Task requirements: In the data that follows, find the line with "Photo Update: [822,427,1112,560]"; transcribe it, every later line up to the one with "World Clock: [187,105,418,224]", and that line as well, exactly and with no others.

________________________

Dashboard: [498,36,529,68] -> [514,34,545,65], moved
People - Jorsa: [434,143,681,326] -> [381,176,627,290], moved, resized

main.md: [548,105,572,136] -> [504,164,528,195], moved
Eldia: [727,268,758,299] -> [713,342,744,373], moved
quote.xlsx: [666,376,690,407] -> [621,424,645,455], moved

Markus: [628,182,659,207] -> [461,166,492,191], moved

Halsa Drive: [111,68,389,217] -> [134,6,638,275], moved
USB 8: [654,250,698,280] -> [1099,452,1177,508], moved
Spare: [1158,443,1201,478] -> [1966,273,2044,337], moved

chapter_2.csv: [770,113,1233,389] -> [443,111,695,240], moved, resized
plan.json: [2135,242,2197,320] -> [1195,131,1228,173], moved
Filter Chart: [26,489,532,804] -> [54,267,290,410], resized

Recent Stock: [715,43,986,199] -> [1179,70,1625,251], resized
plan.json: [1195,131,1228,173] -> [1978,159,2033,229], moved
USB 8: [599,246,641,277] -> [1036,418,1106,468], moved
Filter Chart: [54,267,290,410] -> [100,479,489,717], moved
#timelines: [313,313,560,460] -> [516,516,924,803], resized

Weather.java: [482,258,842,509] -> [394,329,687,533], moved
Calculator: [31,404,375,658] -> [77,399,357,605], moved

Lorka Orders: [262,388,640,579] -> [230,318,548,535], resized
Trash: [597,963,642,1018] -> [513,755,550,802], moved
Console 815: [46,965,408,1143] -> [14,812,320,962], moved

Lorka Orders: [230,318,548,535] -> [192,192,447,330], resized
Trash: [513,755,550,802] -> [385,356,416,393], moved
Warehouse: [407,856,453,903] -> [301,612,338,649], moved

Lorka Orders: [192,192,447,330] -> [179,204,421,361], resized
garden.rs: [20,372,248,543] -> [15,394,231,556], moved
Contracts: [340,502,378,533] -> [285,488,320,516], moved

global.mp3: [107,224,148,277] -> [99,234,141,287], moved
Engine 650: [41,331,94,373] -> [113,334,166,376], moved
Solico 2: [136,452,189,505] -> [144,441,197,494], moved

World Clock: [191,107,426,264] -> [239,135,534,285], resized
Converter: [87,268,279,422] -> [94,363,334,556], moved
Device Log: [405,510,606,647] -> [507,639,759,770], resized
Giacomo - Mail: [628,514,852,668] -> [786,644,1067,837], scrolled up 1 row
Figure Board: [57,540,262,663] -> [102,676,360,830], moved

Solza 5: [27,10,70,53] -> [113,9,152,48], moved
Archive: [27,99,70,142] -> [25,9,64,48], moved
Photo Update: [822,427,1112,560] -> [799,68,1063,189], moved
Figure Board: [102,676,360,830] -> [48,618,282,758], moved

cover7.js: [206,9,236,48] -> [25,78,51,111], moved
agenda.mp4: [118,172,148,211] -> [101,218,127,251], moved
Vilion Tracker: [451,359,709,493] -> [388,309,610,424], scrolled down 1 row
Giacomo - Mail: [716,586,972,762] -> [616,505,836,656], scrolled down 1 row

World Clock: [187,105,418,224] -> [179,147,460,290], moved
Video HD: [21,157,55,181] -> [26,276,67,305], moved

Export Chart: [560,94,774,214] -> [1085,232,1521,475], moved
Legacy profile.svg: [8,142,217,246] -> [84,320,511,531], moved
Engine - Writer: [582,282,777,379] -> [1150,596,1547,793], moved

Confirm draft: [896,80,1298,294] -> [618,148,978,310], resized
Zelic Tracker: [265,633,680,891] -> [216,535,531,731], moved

________________________

Reply:
Photo Update: [822,427,1112,560] -> [799,68,1063,189], moved
Figure Board: [102,676,360,830] -> [48,618,282,758], moved

cover7.js: [206,9,236,48] -> [25,78,51,111], moved
agenda.mp4: [118,172,148,211] -> [101,218,127,251], moved
Vilion Tracker: [451,359,709,493] -> [388,309,610,424], scrolled down 1 row
Giacomo - Mail: [716,586,972,762] -> [616,505,836,656], scrolled down 1 row

World Clock: [187,105,418,224] -> [179,147,460,290], moved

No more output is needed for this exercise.